- **PROBLEM TO WORK ON**
For the entries below, print exactly the lines between the line holding "pink fork: 1 -> 0" and the line holding "blue bucket: 3 -> 0", inclusive, and nothing else.

Top of PROVIDED RECORDS

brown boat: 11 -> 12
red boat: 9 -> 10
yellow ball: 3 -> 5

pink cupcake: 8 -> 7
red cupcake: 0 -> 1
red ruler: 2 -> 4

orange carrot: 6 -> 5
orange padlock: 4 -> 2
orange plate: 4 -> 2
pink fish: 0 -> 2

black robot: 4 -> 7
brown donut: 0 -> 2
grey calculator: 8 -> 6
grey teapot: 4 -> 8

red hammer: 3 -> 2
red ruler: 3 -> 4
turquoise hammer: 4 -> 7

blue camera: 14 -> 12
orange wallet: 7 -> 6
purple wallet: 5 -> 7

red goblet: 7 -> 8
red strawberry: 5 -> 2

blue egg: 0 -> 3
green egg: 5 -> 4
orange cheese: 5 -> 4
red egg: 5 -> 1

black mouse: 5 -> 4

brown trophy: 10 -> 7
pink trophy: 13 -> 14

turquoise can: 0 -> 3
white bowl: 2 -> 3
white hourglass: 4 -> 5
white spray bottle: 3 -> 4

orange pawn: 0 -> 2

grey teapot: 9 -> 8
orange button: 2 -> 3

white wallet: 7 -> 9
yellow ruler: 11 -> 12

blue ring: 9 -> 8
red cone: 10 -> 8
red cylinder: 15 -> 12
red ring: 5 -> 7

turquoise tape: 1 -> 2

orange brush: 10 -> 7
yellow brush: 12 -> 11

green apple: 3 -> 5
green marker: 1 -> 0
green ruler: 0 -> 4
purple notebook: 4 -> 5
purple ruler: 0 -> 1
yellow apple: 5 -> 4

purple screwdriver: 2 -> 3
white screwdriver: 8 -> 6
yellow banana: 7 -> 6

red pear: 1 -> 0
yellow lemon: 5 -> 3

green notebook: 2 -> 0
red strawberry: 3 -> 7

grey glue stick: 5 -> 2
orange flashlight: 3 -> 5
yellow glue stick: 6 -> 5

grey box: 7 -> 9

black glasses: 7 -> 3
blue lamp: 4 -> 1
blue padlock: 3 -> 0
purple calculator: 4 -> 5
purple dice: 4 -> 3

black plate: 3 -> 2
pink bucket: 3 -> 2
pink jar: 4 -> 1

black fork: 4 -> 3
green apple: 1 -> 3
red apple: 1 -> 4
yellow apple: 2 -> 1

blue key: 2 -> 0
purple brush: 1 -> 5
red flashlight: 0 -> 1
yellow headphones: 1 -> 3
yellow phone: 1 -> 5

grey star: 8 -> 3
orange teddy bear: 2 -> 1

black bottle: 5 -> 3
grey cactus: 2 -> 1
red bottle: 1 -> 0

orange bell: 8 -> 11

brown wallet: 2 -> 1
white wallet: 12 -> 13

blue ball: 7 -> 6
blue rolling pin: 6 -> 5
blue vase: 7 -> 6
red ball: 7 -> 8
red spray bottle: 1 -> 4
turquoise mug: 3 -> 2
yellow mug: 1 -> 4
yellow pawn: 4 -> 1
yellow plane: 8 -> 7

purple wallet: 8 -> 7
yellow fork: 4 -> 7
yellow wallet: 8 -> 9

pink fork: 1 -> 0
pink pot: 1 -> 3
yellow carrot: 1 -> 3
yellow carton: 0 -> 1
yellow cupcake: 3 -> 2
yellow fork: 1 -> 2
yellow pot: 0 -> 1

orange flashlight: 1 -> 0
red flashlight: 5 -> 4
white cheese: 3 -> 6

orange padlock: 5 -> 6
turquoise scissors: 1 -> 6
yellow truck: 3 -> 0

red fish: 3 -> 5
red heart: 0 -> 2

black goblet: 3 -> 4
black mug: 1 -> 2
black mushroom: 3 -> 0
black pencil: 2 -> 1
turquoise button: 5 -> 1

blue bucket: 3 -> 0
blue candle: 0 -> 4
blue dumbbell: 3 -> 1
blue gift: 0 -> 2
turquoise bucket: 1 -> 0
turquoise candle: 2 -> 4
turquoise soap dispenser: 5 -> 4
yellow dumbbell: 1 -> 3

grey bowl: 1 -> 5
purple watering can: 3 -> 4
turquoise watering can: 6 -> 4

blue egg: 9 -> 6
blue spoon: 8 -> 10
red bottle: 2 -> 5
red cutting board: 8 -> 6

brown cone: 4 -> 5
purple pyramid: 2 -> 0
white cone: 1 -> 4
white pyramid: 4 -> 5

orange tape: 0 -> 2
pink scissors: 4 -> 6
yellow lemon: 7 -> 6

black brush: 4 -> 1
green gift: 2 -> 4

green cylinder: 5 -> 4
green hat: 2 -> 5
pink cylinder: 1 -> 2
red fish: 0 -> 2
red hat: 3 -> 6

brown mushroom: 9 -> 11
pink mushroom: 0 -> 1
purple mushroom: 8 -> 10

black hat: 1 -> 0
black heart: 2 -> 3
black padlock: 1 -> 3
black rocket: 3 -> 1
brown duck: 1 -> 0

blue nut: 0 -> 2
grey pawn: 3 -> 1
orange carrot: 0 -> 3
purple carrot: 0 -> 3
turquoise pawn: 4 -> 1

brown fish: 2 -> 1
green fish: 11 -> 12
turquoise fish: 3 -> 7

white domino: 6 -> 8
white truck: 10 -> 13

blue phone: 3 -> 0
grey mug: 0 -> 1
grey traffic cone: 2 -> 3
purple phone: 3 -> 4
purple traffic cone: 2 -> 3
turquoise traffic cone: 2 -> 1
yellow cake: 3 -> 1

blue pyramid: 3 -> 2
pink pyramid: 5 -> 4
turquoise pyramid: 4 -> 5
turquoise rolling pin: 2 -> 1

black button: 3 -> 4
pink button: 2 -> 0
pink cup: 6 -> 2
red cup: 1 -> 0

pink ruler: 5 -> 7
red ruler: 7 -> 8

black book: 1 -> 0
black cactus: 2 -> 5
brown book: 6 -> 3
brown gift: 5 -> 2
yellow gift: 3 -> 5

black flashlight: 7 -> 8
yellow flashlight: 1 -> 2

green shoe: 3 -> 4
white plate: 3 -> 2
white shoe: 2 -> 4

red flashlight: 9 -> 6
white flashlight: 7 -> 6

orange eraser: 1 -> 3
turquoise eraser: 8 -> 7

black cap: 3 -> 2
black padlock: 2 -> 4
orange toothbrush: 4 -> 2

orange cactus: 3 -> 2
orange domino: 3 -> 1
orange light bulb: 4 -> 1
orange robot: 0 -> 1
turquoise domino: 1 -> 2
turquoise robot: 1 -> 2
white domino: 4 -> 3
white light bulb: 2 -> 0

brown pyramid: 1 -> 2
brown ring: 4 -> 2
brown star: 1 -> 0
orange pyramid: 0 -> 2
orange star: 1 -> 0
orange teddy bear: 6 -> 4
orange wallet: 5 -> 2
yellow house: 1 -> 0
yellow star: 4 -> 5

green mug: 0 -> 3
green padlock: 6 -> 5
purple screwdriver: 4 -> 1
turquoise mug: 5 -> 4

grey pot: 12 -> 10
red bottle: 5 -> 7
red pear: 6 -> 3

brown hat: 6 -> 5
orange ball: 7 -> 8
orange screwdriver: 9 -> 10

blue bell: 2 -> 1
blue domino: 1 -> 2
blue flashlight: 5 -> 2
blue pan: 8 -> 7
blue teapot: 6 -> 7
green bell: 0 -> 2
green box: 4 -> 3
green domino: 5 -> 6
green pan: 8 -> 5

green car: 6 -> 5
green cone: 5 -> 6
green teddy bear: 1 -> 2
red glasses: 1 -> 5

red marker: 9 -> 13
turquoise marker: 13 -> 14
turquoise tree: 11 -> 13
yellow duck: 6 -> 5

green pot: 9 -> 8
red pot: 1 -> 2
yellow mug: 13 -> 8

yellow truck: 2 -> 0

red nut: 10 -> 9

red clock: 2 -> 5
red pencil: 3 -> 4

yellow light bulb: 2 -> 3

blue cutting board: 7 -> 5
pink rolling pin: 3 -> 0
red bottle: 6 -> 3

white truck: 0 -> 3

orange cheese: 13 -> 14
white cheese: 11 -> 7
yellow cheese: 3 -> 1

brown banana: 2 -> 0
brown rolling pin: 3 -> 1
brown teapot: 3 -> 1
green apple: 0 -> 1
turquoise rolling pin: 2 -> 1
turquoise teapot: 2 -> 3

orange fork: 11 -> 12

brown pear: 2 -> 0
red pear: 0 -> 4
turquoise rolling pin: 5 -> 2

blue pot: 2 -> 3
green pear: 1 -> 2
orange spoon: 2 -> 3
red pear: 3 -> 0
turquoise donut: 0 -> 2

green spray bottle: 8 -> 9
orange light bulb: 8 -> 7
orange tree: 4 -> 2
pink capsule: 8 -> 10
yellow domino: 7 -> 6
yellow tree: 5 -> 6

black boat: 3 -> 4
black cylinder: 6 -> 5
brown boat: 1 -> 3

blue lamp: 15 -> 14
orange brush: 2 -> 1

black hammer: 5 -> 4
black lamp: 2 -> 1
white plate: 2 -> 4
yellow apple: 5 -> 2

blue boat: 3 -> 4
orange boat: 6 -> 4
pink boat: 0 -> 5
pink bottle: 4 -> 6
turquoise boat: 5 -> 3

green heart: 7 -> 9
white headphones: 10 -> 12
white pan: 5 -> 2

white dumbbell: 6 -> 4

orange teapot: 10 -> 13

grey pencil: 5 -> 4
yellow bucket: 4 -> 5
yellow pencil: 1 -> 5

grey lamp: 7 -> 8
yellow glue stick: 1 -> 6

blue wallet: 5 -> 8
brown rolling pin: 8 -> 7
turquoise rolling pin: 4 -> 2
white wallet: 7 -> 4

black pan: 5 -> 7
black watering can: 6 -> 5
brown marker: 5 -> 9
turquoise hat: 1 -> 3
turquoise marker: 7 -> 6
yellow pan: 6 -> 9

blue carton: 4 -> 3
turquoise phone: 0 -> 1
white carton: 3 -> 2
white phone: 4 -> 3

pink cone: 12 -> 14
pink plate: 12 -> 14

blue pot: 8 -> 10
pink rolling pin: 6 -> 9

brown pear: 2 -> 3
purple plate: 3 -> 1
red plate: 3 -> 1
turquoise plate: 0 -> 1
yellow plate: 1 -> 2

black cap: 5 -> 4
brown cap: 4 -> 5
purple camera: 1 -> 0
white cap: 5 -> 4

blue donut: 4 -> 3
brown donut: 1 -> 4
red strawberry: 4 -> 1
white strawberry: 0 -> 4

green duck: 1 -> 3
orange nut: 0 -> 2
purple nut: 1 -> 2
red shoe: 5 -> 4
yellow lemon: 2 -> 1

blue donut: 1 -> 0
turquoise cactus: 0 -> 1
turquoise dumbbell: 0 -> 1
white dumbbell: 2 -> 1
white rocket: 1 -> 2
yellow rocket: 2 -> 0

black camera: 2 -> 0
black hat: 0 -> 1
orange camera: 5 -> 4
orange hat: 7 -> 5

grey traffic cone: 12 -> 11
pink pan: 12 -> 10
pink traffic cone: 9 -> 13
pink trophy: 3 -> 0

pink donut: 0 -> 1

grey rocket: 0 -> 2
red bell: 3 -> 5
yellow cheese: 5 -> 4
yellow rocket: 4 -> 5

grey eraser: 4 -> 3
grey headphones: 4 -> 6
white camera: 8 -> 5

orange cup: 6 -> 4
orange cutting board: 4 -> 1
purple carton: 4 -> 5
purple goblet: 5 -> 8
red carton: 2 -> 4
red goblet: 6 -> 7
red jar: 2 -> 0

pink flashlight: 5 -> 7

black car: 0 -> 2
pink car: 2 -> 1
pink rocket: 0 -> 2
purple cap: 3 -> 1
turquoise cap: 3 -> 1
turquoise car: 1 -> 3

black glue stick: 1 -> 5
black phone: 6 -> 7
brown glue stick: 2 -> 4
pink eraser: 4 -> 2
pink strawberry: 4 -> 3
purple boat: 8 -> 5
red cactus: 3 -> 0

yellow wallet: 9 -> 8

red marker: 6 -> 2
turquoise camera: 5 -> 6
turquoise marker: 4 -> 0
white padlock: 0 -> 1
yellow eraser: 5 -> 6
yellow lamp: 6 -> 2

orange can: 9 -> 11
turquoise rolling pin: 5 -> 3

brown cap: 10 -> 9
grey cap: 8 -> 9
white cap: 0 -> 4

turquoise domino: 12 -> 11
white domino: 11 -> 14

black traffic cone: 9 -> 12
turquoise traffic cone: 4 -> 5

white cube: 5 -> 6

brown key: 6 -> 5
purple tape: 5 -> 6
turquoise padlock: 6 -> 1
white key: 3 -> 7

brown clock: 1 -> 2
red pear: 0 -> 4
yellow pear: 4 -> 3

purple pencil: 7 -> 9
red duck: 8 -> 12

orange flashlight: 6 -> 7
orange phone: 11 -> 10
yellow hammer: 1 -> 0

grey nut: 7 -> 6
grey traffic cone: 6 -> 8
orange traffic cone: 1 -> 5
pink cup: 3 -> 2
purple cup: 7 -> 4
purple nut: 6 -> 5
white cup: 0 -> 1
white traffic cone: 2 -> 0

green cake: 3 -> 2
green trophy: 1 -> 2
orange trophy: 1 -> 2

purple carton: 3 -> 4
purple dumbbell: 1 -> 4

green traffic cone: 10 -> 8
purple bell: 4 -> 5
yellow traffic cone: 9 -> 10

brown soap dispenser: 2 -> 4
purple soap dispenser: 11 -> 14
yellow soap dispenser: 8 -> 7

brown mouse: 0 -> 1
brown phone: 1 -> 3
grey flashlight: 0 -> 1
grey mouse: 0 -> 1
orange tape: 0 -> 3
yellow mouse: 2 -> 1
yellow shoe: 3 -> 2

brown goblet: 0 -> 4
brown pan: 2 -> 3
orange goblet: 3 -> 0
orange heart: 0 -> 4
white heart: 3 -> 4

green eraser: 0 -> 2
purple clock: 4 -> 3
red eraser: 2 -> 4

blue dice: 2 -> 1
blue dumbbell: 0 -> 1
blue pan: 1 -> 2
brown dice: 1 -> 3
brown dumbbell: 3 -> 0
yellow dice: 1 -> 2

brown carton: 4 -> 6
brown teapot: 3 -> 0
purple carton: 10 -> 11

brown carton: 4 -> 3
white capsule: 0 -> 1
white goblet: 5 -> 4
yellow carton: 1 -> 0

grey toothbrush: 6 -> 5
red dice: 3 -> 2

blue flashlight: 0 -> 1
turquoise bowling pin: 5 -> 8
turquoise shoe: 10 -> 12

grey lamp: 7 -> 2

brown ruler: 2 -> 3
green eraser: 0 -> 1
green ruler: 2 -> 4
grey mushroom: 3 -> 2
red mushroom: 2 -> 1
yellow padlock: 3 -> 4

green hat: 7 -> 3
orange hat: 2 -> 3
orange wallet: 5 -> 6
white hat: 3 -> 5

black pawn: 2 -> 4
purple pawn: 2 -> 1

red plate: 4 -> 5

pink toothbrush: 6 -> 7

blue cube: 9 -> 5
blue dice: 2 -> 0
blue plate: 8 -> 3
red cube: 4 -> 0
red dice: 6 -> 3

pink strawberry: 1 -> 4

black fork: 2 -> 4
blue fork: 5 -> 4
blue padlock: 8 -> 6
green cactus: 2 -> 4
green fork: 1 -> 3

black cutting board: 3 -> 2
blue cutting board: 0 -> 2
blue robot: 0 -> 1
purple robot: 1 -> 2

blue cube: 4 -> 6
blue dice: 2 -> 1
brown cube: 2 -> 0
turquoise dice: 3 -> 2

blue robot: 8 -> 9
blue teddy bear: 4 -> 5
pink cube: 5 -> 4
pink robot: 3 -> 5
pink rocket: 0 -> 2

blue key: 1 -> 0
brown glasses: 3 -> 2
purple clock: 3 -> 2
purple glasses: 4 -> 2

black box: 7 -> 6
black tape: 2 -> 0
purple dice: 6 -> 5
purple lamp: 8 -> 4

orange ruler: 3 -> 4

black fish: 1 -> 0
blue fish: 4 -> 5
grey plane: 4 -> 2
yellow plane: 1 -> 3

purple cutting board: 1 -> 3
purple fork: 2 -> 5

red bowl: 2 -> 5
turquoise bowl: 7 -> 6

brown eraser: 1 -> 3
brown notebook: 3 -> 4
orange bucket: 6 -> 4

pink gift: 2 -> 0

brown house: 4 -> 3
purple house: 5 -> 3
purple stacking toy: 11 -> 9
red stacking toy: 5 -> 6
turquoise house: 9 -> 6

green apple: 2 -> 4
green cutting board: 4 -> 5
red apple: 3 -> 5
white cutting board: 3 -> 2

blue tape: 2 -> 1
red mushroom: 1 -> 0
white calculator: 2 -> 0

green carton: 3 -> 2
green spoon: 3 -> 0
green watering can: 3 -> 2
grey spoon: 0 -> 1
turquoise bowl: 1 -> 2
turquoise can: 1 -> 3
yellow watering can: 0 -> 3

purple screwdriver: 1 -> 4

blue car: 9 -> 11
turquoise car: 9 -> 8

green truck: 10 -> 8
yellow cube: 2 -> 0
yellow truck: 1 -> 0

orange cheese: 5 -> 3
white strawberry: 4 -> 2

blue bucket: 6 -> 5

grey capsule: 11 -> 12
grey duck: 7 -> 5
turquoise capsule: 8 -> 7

Bottom of PROVIDED RECORDS

- **ANSWER BELOW**
pink fork: 1 -> 0
pink pot: 1 -> 3
yellow carrot: 1 -> 3
yellow carton: 0 -> 1
yellow cupcake: 3 -> 2
yellow fork: 1 -> 2
yellow pot: 0 -> 1

orange flashlight: 1 -> 0
red flashlight: 5 -> 4
white cheese: 3 -> 6

orange padlock: 5 -> 6
turquoise scissors: 1 -> 6
yellow truck: 3 -> 0

red fish: 3 -> 5
red heart: 0 -> 2

black goblet: 3 -> 4
black mug: 1 -> 2
black mushroom: 3 -> 0
black pencil: 2 -> 1
turquoise button: 5 -> 1

blue bucket: 3 -> 0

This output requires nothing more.